## Your objective
The records below are to be copied word for word, with every picture left out.

----------

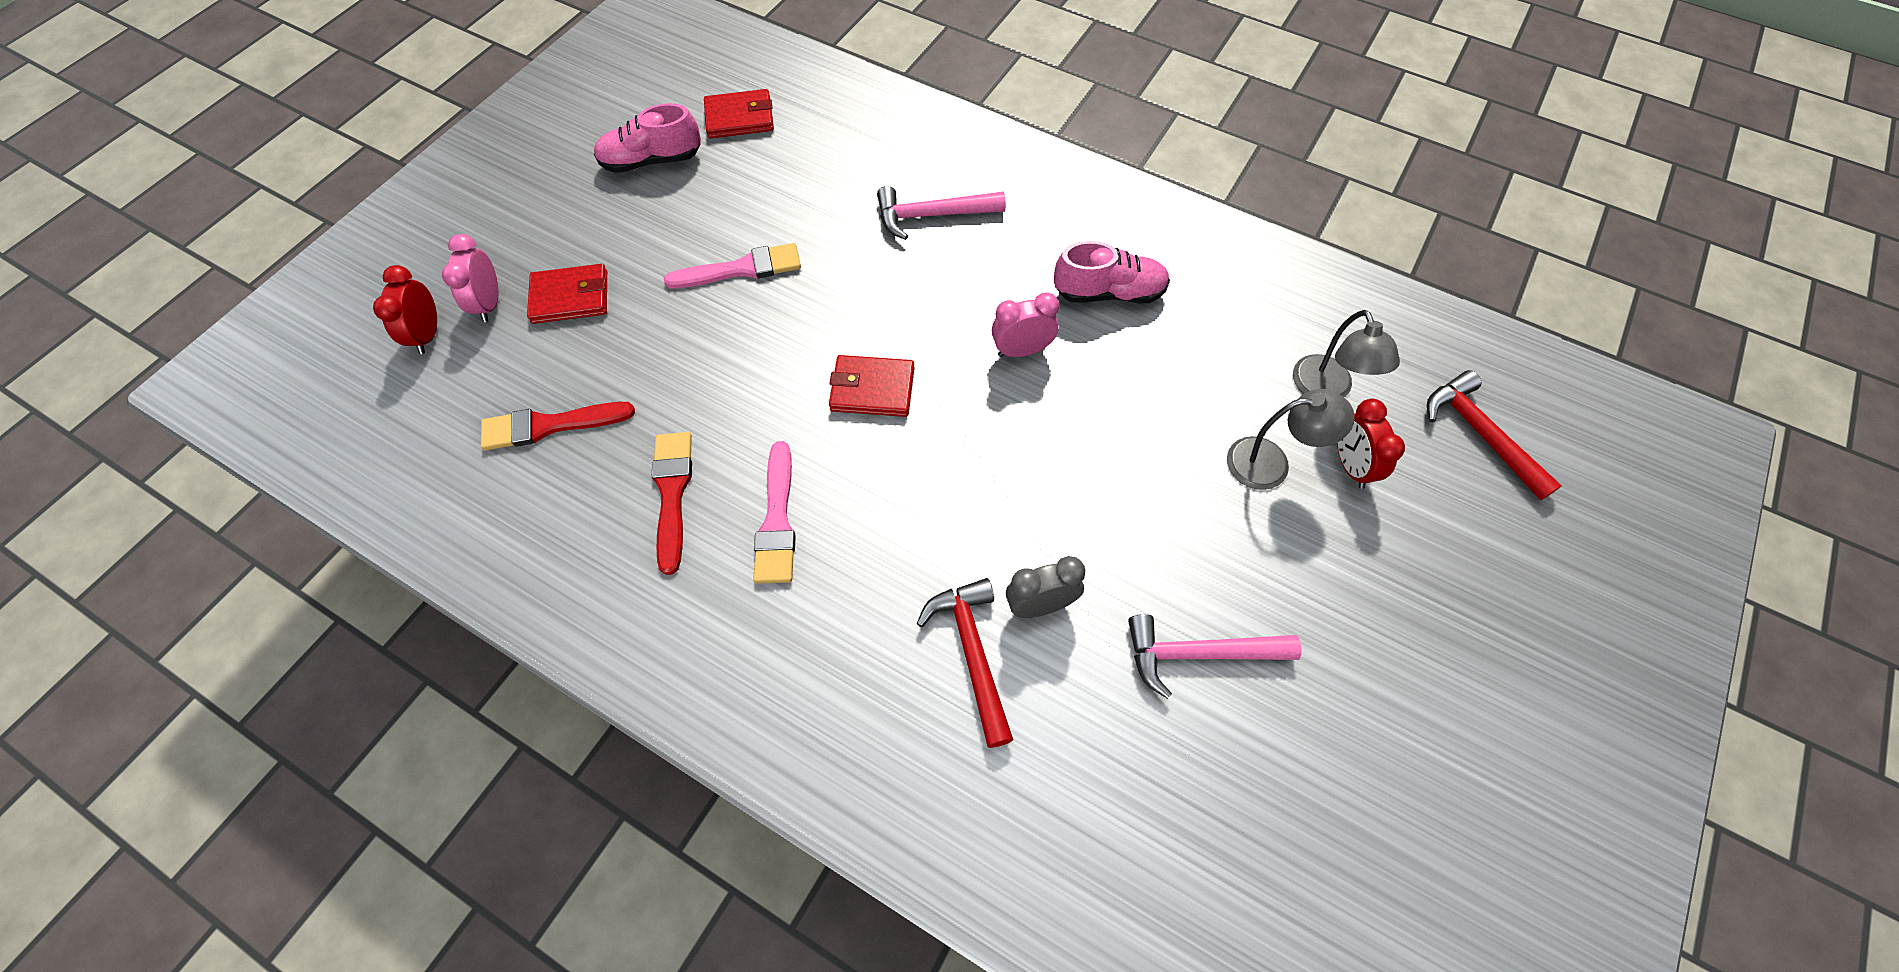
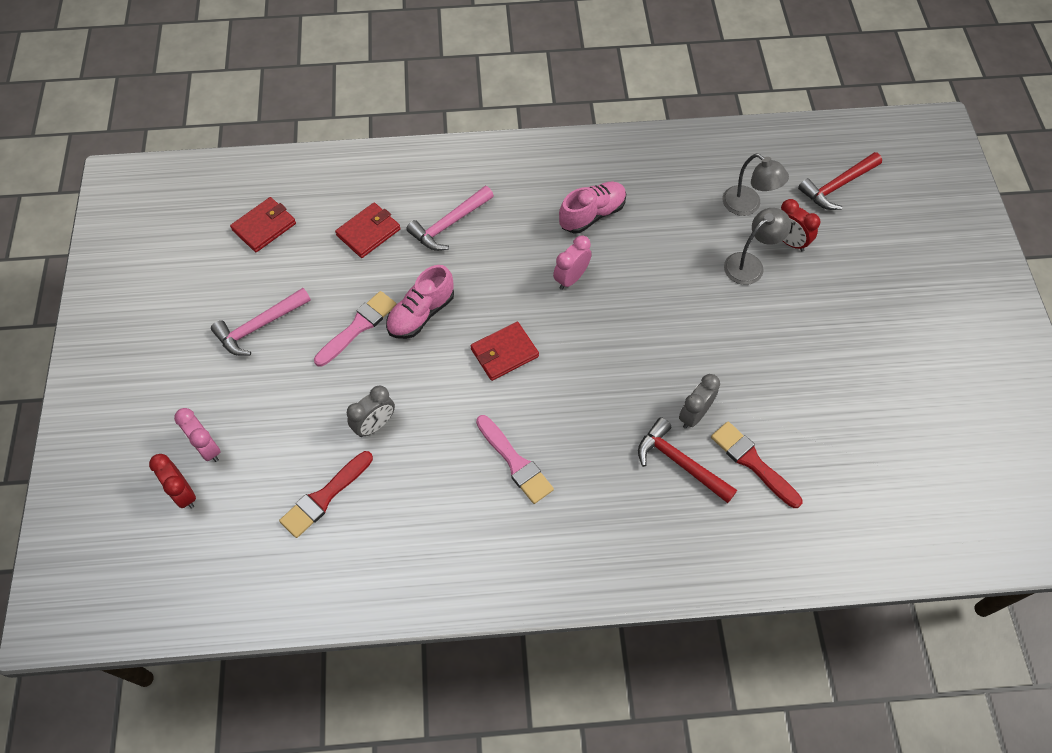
camera: 35 degrees left, 0 degrees up
(570, 297) = (260, 411): red wallet -> red wallet (368, 232)
(652, 161) = (229, 289): pink shoe -> pink shoe (421, 314)
(666, 382) = (375, 425): none -> grey clock
(672, 493) = (440, 487): red brush -> red brush (752, 462)
(1198, 654) = (788, 388): pink hammer -> pink hammer (259, 326)
(1479, 434) = (837, 186): red hammer -> red hammer turned 60 degrees counterclockwise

----------

## Expected answer
camera: 35 degrees left, 0 degrees up
(570, 297) = (260, 411): red wallet -> red wallet (368, 232)
(652, 161) = (229, 289): pink shoe -> pink shoe (421, 314)
(666, 382) = (375, 425): none -> grey clock
(672, 493) = (440, 487): red brush -> red brush (752, 462)
(1198, 654) = (788, 388): pink hammer -> pink hammer (259, 326)
(1479, 434) = (837, 186): red hammer -> red hammer turned 60 degrees counterclockwise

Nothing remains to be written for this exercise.